DATASET RECORDS:
━━━━━━━━━━━━━━━━
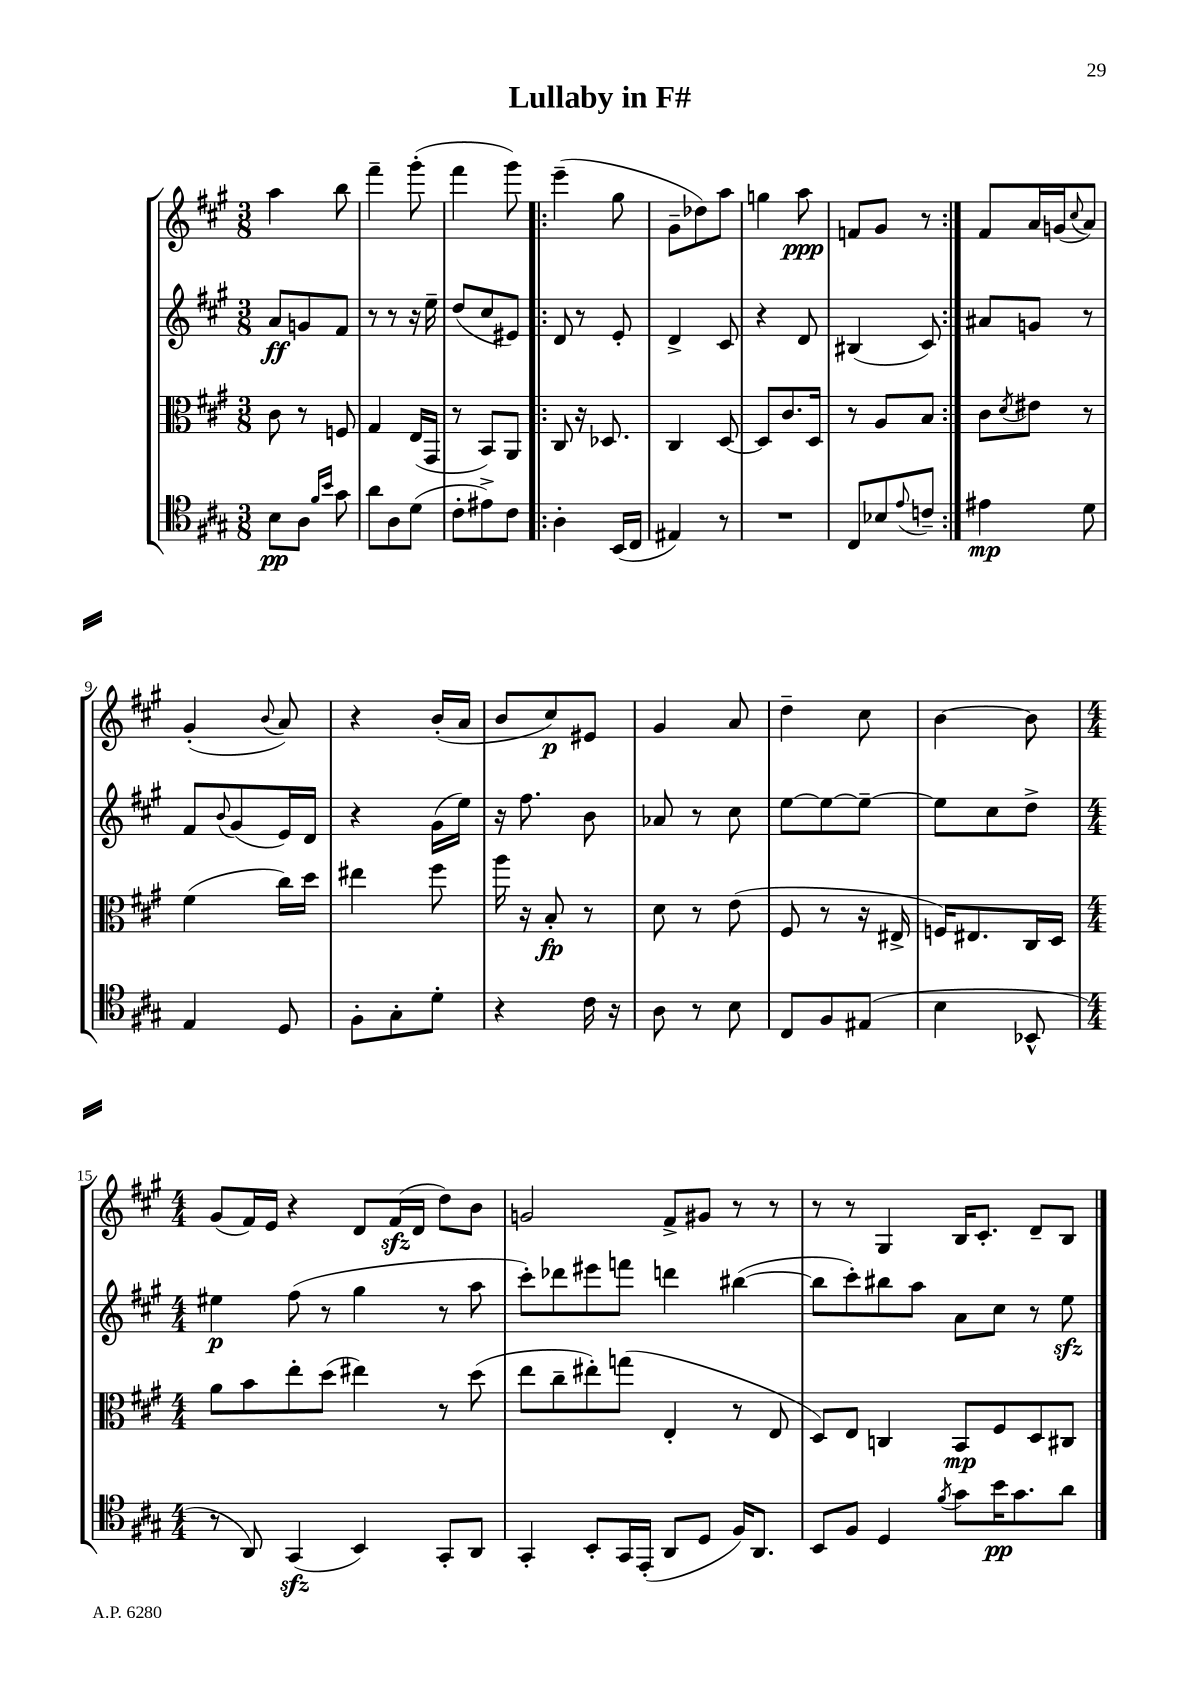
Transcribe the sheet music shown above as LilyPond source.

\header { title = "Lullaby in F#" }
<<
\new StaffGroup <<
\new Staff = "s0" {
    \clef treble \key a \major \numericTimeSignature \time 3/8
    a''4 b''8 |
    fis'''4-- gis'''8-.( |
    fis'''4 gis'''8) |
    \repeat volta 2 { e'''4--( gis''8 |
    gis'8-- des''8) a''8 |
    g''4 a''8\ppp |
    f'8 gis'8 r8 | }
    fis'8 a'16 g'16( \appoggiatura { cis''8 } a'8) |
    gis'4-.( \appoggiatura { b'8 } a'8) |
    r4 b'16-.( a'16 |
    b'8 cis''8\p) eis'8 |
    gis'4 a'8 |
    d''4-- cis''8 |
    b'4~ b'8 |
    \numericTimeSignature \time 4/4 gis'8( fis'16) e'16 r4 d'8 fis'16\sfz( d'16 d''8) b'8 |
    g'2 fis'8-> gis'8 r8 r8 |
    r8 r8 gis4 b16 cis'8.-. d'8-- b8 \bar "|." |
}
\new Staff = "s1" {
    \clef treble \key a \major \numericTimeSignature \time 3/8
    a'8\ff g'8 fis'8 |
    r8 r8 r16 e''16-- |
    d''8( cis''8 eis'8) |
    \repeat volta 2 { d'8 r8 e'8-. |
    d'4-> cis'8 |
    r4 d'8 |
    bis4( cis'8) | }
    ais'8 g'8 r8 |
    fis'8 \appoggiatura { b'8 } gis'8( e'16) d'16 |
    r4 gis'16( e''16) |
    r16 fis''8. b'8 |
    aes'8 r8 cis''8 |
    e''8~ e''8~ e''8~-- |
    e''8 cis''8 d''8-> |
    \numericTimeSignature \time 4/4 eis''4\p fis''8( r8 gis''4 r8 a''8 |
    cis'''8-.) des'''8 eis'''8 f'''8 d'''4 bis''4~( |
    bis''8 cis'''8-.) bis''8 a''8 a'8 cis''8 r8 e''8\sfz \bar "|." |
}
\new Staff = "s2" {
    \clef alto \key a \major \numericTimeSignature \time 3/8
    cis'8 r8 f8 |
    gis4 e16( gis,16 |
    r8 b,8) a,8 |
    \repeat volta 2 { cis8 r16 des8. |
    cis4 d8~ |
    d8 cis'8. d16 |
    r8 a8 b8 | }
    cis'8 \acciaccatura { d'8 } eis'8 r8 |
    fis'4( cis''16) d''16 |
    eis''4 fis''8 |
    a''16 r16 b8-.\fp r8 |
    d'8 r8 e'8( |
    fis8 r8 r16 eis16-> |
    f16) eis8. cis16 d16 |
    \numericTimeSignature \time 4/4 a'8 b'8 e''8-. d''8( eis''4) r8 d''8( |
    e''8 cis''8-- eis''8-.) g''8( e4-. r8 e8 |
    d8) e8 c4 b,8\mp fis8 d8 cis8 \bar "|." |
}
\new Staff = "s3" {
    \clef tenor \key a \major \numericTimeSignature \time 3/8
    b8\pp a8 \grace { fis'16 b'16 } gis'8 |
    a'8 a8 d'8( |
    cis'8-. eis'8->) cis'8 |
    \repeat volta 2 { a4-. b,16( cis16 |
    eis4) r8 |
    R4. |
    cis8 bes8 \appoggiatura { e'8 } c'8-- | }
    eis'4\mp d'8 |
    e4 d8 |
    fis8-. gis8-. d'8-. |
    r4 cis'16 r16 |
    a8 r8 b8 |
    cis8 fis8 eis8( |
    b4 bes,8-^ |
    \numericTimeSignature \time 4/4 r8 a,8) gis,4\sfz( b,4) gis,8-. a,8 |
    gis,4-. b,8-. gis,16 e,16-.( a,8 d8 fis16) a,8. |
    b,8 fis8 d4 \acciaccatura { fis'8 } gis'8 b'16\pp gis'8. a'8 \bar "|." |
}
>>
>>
━━━━━━━━━━━━━━━━
PROBLEM DESCRIPTION:
Locate each line in the rows above that contains the string "volta", and copy those lines out in full. Matching is case-sensitive.

ANSWER BELOW:
    \repeat volta 2 { e'''4--( gis''8 |
    \repeat volta 2 { d'8 r8 e'8-. |
    \repeat volta 2 { cis8 r16 des8. |
    \repeat volta 2 { a4-. b,16( cis16 |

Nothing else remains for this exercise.